[Exercise data]:

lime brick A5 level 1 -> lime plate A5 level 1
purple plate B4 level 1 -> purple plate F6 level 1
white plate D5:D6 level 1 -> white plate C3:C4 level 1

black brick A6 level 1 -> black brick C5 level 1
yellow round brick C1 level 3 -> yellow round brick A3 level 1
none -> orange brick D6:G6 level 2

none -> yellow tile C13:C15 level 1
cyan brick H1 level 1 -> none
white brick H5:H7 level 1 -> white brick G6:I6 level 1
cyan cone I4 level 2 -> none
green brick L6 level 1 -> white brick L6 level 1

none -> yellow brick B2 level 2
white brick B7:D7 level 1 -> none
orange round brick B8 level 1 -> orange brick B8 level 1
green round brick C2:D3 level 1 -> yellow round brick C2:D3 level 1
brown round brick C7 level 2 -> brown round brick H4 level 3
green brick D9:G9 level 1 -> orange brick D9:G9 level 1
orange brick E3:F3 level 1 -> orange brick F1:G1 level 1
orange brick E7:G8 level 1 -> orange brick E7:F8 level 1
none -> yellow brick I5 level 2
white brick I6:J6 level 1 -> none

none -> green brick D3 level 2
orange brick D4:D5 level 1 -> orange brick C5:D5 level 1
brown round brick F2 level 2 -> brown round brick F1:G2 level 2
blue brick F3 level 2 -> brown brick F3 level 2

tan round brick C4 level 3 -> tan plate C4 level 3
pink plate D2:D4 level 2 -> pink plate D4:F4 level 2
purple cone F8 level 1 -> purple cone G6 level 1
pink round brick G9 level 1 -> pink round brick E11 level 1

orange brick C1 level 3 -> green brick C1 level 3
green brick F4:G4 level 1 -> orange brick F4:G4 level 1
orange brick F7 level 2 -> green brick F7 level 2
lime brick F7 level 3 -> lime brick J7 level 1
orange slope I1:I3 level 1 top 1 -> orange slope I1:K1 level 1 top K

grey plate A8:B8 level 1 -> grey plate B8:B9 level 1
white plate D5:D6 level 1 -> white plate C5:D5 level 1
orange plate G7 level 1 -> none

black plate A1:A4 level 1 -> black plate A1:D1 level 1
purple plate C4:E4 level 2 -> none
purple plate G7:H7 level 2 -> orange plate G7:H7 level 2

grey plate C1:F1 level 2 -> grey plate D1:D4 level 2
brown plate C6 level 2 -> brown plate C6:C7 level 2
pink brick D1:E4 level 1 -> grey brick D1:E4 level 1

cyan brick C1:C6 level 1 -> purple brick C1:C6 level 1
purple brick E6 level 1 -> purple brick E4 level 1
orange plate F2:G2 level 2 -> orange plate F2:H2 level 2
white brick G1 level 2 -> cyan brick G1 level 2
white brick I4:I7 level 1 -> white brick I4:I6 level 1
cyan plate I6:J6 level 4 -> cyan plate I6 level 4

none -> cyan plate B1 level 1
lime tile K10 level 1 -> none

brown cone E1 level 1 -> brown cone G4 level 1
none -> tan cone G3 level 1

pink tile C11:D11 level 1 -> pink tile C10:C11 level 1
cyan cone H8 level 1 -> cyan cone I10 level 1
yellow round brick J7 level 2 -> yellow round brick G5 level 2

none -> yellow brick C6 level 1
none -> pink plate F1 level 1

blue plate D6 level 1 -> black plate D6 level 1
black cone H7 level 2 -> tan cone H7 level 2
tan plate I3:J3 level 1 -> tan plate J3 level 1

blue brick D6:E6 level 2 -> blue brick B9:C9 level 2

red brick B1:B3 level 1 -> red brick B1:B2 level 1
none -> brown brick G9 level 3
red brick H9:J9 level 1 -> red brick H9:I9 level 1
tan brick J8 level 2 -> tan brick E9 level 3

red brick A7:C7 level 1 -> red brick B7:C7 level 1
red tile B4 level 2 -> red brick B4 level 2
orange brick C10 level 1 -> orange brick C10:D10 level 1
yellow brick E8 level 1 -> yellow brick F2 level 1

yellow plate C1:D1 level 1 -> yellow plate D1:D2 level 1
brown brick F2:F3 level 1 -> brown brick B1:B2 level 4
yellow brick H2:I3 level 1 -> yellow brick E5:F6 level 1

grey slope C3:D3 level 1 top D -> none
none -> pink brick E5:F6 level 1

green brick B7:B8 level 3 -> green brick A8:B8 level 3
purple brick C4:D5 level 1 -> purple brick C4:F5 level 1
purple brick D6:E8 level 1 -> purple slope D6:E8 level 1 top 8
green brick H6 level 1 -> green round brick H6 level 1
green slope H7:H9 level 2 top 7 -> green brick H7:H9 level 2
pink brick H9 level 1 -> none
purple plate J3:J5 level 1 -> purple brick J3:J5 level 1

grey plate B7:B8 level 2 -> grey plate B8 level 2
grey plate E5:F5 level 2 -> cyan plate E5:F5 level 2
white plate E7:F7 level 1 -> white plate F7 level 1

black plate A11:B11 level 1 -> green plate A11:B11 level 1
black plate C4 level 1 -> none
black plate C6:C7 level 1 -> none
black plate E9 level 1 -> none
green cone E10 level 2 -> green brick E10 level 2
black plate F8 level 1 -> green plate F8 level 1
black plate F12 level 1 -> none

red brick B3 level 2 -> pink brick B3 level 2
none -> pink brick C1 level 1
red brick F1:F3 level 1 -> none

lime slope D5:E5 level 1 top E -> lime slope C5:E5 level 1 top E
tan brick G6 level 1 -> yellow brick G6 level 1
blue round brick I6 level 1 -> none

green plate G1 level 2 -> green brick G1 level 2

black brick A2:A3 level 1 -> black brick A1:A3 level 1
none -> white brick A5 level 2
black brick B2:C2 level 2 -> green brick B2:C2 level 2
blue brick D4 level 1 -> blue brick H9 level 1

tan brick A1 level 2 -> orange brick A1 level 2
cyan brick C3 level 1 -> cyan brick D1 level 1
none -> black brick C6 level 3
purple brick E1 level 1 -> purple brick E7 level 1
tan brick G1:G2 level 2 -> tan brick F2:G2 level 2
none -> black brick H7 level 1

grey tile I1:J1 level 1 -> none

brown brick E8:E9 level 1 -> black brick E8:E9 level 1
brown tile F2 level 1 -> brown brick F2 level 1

[What you will do]: Of the lines above, extract only those from the line with "cyan brick C1:C6" to the line with "blue brick D6:E6", both included, exactly as written.

[Task solution]:
cyan brick C1:C6 level 1 -> purple brick C1:C6 level 1
purple brick E6 level 1 -> purple brick E4 level 1
orange plate F2:G2 level 2 -> orange plate F2:H2 level 2
white brick G1 level 2 -> cyan brick G1 level 2
white brick I4:I7 level 1 -> white brick I4:I6 level 1
cyan plate I6:J6 level 4 -> cyan plate I6 level 4

none -> cyan plate B1 level 1
lime tile K10 level 1 -> none

brown cone E1 level 1 -> brown cone G4 level 1
none -> tan cone G3 level 1

pink tile C11:D11 level 1 -> pink tile C10:C11 level 1
cyan cone H8 level 1 -> cyan cone I10 level 1
yellow round brick J7 level 2 -> yellow round brick G5 level 2

none -> yellow brick C6 level 1
none -> pink plate F1 level 1

blue plate D6 level 1 -> black plate D6 level 1
black cone H7 level 2 -> tan cone H7 level 2
tan plate I3:J3 level 1 -> tan plate J3 level 1

blue brick D6:E6 level 2 -> blue brick B9:C9 level 2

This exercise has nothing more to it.